Instructions to follow: Pick out and copy every line below that has the word "blood".

Data items
↓
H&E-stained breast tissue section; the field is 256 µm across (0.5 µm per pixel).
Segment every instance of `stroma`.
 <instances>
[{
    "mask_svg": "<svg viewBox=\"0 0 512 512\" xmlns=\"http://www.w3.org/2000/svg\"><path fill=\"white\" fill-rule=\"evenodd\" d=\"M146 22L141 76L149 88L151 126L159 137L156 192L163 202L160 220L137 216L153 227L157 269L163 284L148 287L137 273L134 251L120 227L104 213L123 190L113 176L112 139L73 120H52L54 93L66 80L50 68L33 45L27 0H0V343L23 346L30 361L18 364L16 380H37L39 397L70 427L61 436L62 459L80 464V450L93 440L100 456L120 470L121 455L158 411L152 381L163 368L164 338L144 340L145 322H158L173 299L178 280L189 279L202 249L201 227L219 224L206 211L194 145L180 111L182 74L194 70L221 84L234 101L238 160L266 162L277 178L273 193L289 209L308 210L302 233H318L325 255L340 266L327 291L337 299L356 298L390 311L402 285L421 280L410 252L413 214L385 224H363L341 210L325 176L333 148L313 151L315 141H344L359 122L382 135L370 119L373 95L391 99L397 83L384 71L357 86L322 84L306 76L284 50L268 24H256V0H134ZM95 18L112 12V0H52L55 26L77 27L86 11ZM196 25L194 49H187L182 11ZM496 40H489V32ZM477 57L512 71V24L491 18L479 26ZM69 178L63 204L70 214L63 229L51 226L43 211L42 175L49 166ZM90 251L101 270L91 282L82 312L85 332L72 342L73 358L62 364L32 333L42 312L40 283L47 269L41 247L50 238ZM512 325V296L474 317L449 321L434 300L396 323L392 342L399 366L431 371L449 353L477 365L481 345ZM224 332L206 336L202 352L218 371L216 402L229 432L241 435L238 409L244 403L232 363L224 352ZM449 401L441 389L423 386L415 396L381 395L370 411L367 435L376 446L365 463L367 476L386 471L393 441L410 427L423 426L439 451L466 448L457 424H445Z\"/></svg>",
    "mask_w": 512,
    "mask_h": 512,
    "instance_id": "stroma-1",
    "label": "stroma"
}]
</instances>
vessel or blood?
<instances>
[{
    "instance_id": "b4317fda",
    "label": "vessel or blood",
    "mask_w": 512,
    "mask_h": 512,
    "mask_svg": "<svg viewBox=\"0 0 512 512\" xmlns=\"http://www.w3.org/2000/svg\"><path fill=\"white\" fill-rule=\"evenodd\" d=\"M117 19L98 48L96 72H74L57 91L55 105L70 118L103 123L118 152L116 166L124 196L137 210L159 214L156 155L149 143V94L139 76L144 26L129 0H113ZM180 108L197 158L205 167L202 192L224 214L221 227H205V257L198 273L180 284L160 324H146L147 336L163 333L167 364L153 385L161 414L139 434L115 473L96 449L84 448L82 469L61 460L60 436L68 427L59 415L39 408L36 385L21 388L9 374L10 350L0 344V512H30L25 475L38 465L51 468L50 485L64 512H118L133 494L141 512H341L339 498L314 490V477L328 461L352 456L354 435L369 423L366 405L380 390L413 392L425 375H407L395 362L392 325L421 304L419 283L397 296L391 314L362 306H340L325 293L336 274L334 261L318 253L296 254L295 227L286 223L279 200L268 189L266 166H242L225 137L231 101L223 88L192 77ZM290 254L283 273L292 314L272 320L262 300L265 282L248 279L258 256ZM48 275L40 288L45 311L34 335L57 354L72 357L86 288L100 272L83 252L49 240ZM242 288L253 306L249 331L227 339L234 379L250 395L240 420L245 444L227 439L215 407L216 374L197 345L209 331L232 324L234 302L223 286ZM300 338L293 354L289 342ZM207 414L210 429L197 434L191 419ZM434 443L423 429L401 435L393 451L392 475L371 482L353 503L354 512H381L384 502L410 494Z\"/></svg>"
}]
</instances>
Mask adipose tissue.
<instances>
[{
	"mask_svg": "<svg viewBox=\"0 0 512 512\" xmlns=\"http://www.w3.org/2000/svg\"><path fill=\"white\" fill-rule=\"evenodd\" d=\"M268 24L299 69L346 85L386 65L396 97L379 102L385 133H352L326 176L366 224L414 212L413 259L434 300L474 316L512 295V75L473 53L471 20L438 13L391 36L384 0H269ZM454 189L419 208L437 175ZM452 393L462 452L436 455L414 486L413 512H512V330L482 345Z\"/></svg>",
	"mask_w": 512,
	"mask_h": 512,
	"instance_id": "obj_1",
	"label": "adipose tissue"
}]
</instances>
↑
Result:
vessel or blood?
    "label": "vessel or blood",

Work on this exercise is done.